▸ RECORDS FOR THE TASK
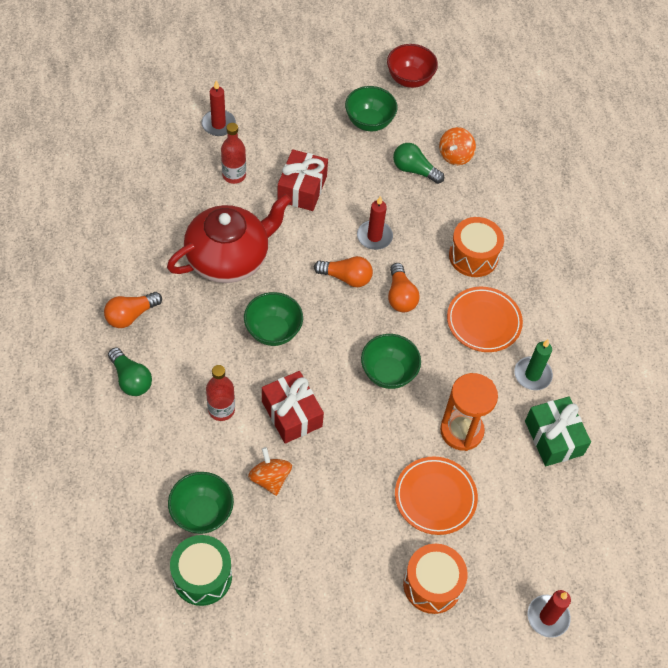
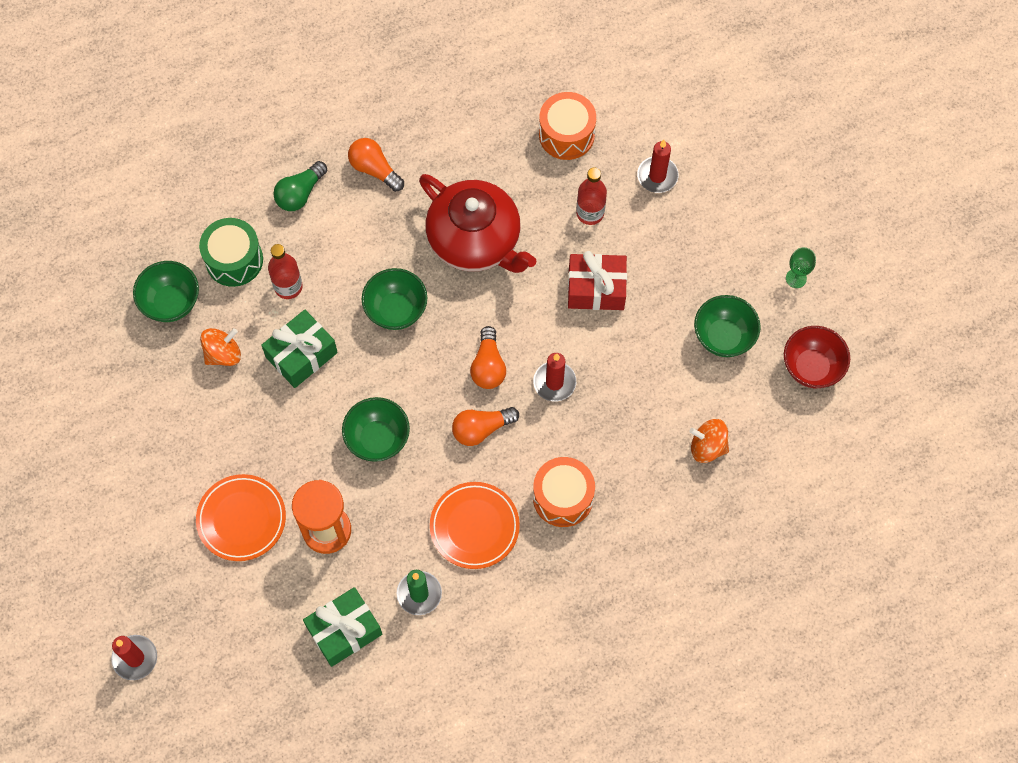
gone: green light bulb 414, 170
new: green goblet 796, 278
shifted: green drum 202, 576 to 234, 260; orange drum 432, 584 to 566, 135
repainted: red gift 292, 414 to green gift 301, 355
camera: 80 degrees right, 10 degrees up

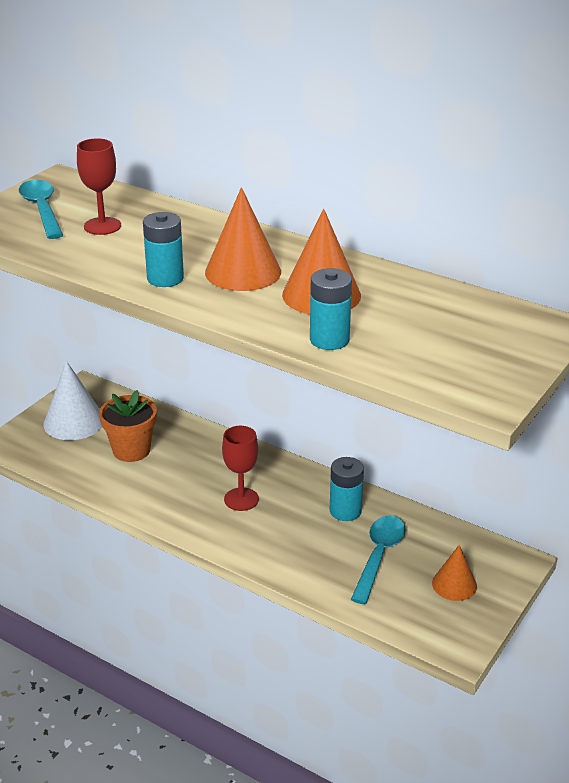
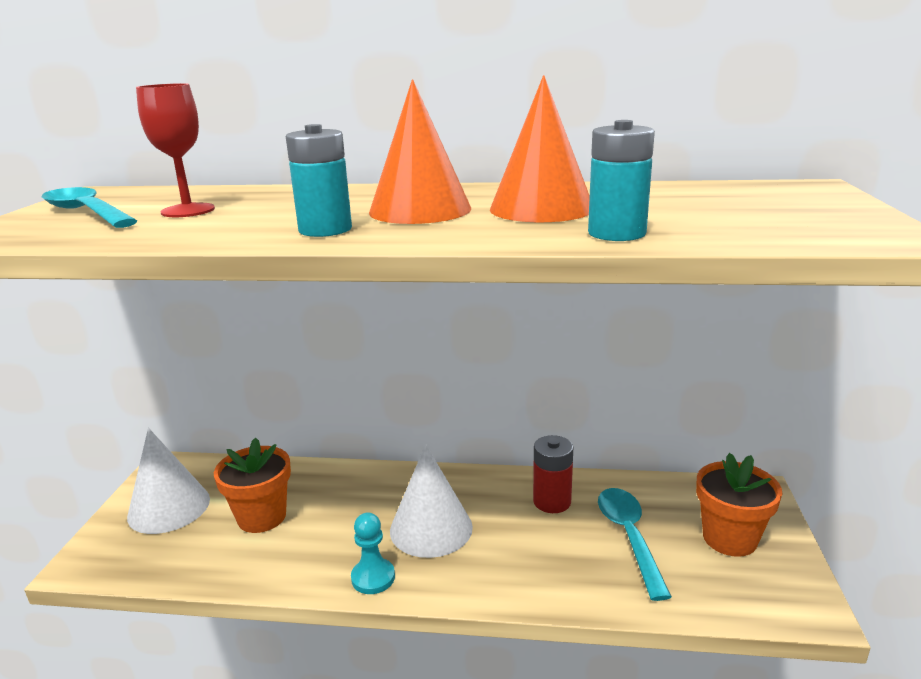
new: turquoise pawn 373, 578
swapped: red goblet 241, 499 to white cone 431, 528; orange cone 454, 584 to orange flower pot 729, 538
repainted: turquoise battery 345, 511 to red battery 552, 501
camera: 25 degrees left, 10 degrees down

▸ WORK ORDER
For your answer, write out the data exactly and drop every picture.

▸ ANSWER BOX
gone: green light bulb 414, 170
new: green goblet 796, 278
shifted: green drum 202, 576 to 234, 260; orange drum 432, 584 to 566, 135
repainted: red gift 292, 414 to green gift 301, 355
camera: 80 degrees right, 10 degrees up

new: turquoise pawn 373, 578
swapped: red goblet 241, 499 to white cone 431, 528; orange cone 454, 584 to orange flower pot 729, 538
repainted: turquoise battery 345, 511 to red battery 552, 501
camera: 25 degrees left, 10 degrees down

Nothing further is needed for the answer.